• The task
Report back each line of the records that contains the string "TRIG".
-=-=-
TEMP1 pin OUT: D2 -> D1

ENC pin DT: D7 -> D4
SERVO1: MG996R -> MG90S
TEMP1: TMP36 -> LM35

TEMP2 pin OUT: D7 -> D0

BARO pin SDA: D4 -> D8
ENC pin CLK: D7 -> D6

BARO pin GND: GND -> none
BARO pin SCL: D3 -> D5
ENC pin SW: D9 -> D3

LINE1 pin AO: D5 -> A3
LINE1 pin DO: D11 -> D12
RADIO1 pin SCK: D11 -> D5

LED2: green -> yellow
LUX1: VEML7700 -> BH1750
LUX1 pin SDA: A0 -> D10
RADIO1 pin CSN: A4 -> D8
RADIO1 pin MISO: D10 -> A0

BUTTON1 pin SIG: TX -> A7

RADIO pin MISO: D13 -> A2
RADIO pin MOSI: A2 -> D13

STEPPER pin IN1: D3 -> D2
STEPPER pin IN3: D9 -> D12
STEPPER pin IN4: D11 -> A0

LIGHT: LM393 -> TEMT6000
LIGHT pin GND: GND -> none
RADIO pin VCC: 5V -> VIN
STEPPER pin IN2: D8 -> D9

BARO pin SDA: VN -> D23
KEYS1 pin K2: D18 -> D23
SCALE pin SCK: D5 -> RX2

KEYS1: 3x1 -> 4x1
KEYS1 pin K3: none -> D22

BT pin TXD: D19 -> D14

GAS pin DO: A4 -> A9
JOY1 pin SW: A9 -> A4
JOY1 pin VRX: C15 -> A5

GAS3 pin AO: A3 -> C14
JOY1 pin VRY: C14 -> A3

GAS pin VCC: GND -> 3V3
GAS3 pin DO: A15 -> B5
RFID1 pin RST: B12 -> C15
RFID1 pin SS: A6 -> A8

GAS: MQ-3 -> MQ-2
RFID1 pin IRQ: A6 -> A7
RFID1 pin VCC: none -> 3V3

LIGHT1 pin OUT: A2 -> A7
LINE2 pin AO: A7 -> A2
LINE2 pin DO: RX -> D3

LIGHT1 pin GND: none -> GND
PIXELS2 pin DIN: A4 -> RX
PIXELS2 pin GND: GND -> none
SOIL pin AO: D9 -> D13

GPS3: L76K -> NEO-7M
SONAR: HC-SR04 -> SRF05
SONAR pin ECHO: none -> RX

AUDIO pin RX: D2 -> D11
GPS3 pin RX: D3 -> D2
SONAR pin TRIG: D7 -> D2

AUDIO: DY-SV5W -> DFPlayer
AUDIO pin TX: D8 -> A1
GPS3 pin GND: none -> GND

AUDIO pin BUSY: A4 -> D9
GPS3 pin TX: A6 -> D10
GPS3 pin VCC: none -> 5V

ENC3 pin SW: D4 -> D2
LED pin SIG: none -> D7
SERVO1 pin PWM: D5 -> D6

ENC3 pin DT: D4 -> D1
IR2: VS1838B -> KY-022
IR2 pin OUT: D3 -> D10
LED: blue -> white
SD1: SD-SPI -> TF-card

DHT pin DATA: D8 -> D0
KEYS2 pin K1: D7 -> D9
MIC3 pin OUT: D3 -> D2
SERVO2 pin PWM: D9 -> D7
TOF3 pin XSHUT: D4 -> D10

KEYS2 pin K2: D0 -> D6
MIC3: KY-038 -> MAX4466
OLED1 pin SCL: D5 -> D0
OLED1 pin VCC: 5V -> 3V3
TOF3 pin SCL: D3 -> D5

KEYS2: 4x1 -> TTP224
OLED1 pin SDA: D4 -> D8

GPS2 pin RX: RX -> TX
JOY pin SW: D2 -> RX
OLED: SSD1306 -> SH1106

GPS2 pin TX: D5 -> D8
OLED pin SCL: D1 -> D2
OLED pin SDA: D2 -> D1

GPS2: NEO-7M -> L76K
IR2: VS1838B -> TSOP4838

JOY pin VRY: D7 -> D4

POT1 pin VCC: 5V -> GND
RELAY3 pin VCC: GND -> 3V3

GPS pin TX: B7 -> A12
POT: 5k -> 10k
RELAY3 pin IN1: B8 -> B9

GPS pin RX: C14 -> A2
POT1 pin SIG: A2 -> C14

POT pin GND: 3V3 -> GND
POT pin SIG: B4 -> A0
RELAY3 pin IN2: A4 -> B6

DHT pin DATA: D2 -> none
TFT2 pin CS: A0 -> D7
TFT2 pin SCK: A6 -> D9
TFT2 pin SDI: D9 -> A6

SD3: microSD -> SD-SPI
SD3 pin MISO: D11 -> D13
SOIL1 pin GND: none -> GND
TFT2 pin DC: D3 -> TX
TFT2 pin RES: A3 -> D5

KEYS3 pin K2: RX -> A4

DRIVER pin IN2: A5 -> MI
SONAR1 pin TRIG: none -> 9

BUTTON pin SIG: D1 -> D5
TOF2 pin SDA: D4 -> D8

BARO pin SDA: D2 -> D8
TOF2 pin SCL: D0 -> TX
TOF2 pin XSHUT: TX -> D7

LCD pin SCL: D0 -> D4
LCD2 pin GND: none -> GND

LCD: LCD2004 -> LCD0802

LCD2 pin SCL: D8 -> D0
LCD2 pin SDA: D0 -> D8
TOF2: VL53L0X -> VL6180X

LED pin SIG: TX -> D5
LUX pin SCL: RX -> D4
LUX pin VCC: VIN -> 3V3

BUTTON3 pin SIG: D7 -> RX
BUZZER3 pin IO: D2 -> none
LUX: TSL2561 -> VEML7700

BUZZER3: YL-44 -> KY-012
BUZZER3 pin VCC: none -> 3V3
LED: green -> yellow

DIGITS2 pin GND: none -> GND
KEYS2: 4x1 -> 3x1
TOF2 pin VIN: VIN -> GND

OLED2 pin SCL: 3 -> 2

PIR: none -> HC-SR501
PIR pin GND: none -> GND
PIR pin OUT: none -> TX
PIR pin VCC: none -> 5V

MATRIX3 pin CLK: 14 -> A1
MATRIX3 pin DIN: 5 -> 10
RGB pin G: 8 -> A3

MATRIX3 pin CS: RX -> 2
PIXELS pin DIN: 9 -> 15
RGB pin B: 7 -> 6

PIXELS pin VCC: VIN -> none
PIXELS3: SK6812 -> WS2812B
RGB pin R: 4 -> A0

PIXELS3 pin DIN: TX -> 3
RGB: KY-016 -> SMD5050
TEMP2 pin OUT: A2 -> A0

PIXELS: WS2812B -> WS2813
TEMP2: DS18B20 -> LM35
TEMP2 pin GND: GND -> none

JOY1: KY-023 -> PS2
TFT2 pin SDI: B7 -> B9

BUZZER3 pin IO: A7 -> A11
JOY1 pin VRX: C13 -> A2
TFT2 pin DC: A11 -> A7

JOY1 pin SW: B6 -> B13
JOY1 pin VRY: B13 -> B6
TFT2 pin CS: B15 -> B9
-=-=-
• Exercise output
SONAR pin TRIG: D7 -> D2
SONAR1 pin TRIG: none -> 9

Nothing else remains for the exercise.